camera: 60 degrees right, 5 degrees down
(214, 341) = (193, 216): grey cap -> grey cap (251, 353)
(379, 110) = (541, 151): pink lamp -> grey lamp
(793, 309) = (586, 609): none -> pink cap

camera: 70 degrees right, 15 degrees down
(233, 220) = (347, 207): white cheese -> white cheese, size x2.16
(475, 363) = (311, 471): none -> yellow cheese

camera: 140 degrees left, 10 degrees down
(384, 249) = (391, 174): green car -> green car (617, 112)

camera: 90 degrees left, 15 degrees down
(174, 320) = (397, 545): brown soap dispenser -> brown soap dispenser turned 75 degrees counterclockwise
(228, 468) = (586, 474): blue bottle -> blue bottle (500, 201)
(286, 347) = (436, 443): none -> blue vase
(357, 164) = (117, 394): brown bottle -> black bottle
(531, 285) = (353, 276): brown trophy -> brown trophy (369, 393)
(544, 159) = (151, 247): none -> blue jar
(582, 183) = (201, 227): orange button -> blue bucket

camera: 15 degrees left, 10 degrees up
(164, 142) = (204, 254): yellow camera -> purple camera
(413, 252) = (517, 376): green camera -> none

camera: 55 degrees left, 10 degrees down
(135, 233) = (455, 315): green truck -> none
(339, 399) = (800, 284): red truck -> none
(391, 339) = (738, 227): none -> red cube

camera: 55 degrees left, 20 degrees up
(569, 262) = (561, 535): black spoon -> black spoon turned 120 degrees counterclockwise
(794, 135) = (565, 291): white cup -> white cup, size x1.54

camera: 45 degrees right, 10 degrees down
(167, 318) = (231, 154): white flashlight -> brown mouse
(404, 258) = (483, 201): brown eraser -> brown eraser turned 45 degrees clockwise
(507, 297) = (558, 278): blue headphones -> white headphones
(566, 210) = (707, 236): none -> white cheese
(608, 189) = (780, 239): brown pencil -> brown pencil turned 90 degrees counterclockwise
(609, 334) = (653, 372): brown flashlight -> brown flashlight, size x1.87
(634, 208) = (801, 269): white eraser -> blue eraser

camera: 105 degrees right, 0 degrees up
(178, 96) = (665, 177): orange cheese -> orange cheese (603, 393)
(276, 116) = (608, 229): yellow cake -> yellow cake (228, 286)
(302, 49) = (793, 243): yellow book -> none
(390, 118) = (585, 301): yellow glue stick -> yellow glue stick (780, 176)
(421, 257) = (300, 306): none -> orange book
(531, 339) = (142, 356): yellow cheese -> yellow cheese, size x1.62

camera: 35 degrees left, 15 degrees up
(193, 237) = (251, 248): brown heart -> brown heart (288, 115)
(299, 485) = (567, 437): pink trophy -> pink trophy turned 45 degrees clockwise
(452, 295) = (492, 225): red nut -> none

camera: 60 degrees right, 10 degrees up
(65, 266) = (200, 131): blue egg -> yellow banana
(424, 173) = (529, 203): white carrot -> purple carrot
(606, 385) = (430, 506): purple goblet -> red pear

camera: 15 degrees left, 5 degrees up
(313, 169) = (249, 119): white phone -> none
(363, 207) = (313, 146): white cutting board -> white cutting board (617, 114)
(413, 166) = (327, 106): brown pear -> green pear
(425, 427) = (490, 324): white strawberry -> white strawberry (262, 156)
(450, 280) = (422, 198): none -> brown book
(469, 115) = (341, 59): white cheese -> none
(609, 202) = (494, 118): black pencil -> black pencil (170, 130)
· · ·
- _Task requirements_: Keep every word the same and copy out all of the entries.

- _Task answer_:
camera: 60 degrees right, 5 degrees down
(214, 341) = (193, 216): grey cap -> grey cap (251, 353)
(379, 110) = (541, 151): pink lamp -> grey lamp
(793, 309) = (586, 609): none -> pink cap

camera: 70 degrees right, 15 degrees down
(233, 220) = (347, 207): white cheese -> white cheese, size x2.16
(475, 363) = (311, 471): none -> yellow cheese

camera: 140 degrees left, 10 degrees down
(384, 249) = (391, 174): green car -> green car (617, 112)

camera: 90 degrees left, 15 degrees down
(174, 320) = (397, 545): brown soap dispenser -> brown soap dispenser turned 75 degrees counterclockwise
(228, 468) = (586, 474): blue bottle -> blue bottle (500, 201)
(286, 347) = (436, 443): none -> blue vase
(357, 164) = (117, 394): brown bottle -> black bottle
(531, 285) = (353, 276): brown trophy -> brown trophy (369, 393)
(544, 159) = (151, 247): none -> blue jar
(582, 183) = (201, 227): orange button -> blue bucket

camera: 15 degrees left, 10 degrees up
(164, 142) = (204, 254): yellow camera -> purple camera
(413, 252) = (517, 376): green camera -> none

camera: 55 degrees left, 10 degrees down
(135, 233) = (455, 315): green truck -> none
(339, 399) = (800, 284): red truck -> none
(391, 339) = (738, 227): none -> red cube

camera: 55 degrees left, 20 degrees up
(569, 262) = (561, 535): black spoon -> black spoon turned 120 degrees counterclockwise
(794, 135) = (565, 291): white cup -> white cup, size x1.54

camera: 45 degrees right, 10 degrees down
(167, 318) = (231, 154): white flashlight -> brown mouse
(404, 258) = (483, 201): brown eraser -> brown eraser turned 45 degrees clockwise
(507, 297) = (558, 278): blue headphones -> white headphones
(566, 210) = (707, 236): none -> white cheese
(608, 189) = (780, 239): brown pencil -> brown pencil turned 90 degrees counterclockwise
(609, 334) = (653, 372): brown flashlight -> brown flashlight, size x1.87
(634, 208) = (801, 269): white eraser -> blue eraser

camera: 105 degrees right, 0 degrees up
(178, 96) = (665, 177): orange cheese -> orange cheese (603, 393)
(276, 116) = (608, 229): yellow cake -> yellow cake (228, 286)
(302, 49) = (793, 243): yellow book -> none
(390, 118) = (585, 301): yellow glue stick -> yellow glue stick (780, 176)
(421, 257) = (300, 306): none -> orange book
(531, 339) = (142, 356): yellow cheese -> yellow cheese, size x1.62

camera: 35 degrees left, 15 degrees up
(193, 237) = (251, 248): brown heart -> brown heart (288, 115)
(299, 485) = (567, 437): pink trophy -> pink trophy turned 45 degrees clockwise
(452, 295) = (492, 225): red nut -> none

camera: 60 degrees right, 10 degrees up
(65, 266) = (200, 131): blue egg -> yellow banana
(424, 173) = (529, 203): white carrot -> purple carrot
(606, 385) = (430, 506): purple goblet -> red pear

camera: 15 degrees left, 5 degrees up
(313, 169) = (249, 119): white phone -> none
(363, 207) = (313, 146): white cutting board -> white cutting board (617, 114)
(413, 166) = (327, 106): brown pear -> green pear
(425, 427) = (490, 324): white strawberry -> white strawberry (262, 156)
(450, 280) = (422, 198): none -> brown book
(469, 115) = (341, 59): white cheese -> none
(609, 202) = (494, 118): black pencil -> black pencil (170, 130)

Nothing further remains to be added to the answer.